Return all lines below containing the word "yellow".

*** Records for this exercise Section Begins ***

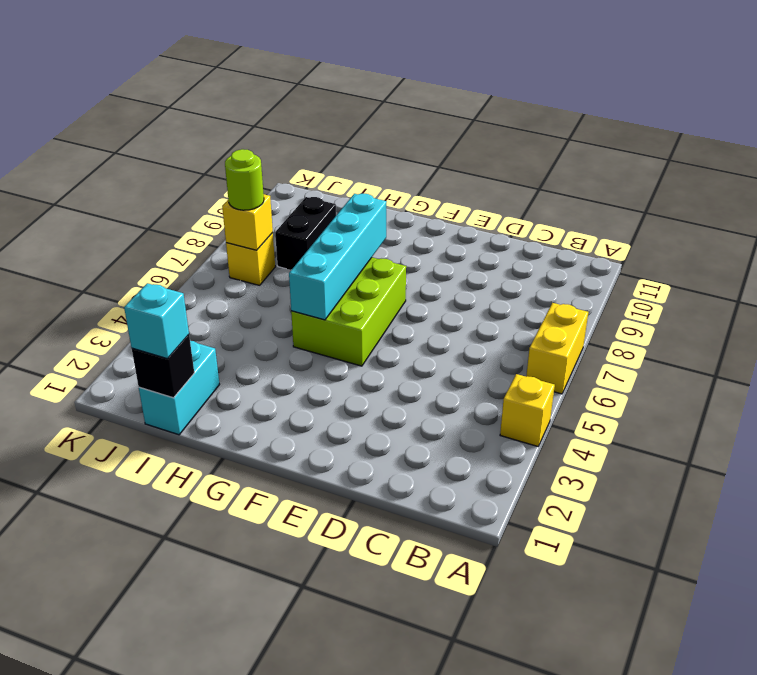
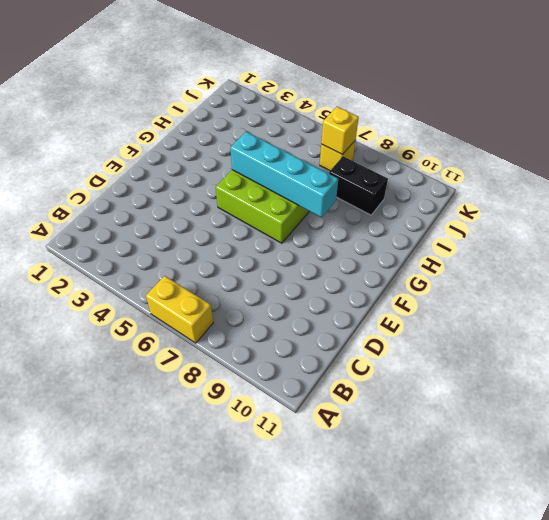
none -> yellow brick A4 level 1
none -> cyan brick I1:I2 level 1

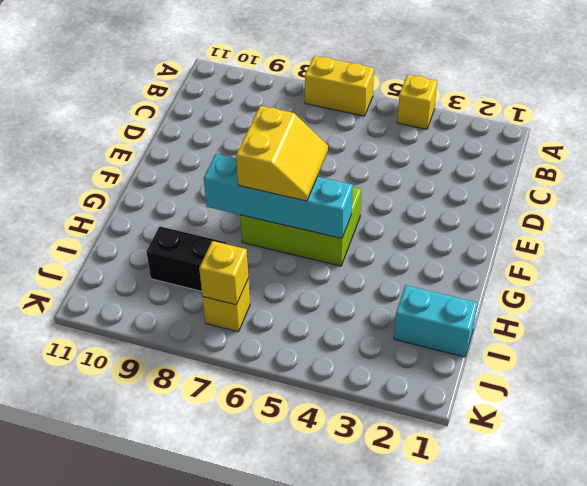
yellow slope F6:G7 level 3 top 7 -> none
none -> black brick I1 level 2
none -> cyan brick I1 level 3

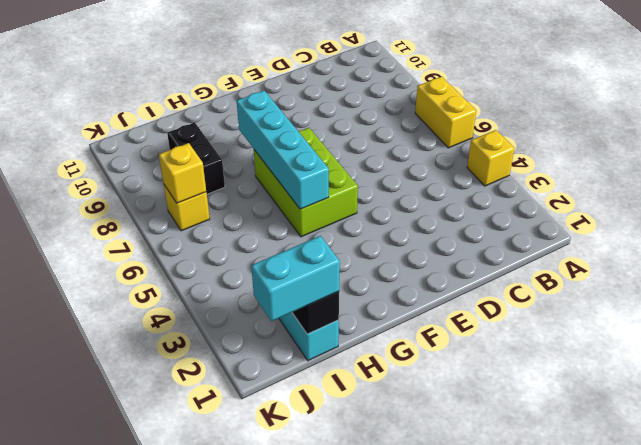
cyan brick I1:J1 level 3 -> cyan brick I1 level 3
none -> lime round brick J7 level 3

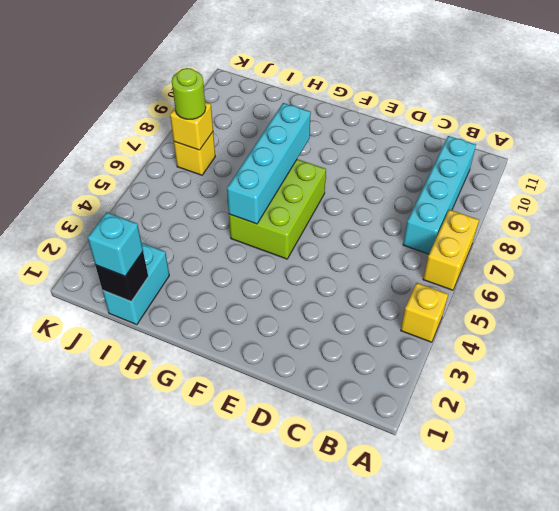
cyan brick B7:B10 level 1 -> none
none -> black brick I8:I9 level 1

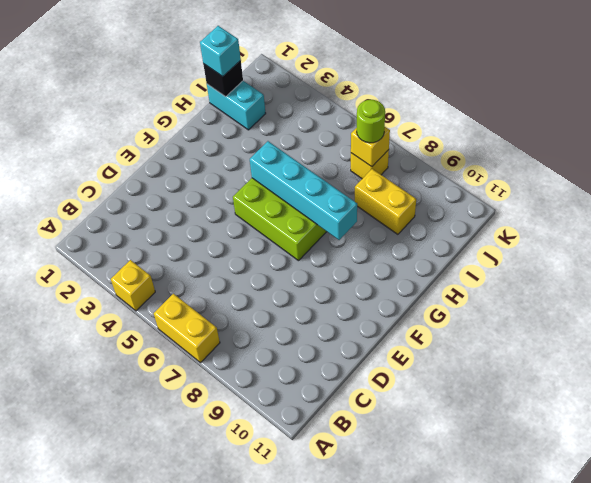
yellow brick I8:I9 level 1 -> black brick I8:I9 level 1

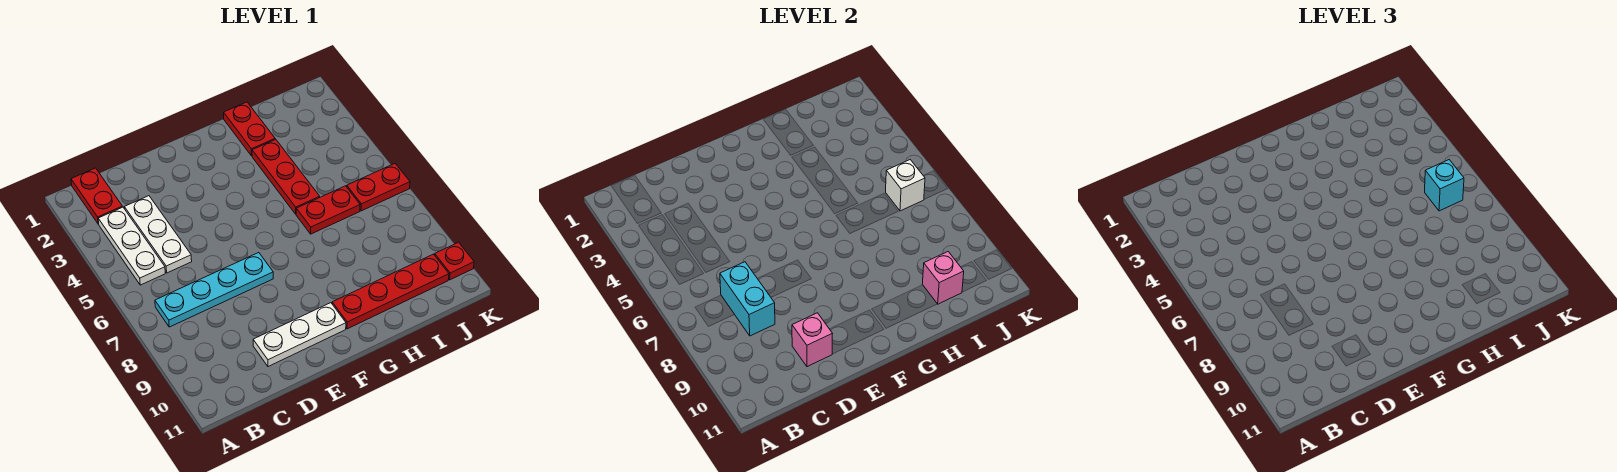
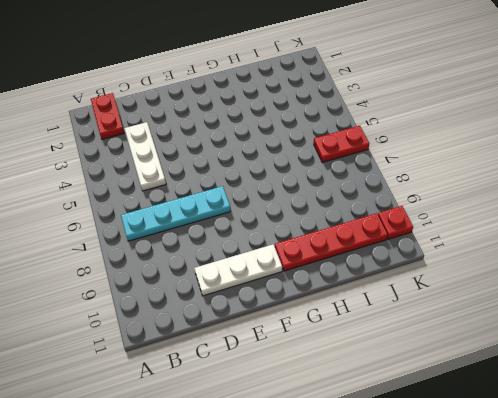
none -> white plate B3:B5 level 1
none -> red plate H1:H2 level 1
none -> red plate H3:H5 level 1

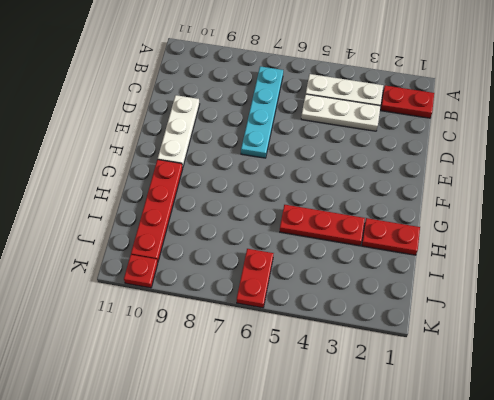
none -> red plate H6:I6 level 1
none -> cyan brick C7:C8 level 2
none -> pink brick D10 level 2

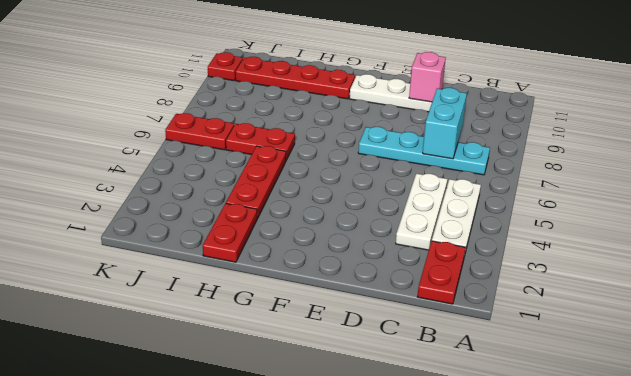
none -> pink brick I10 level 2
none -> white brick J6 level 2
none -> cyan brick J6 level 3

*** Records for this exercise Section Ends ***

_Result of this task:_
none -> yellow brick A4 level 1
yellow slope F6:G7 level 3 top 7 -> none
yellow brick I8:I9 level 1 -> black brick I8:I9 level 1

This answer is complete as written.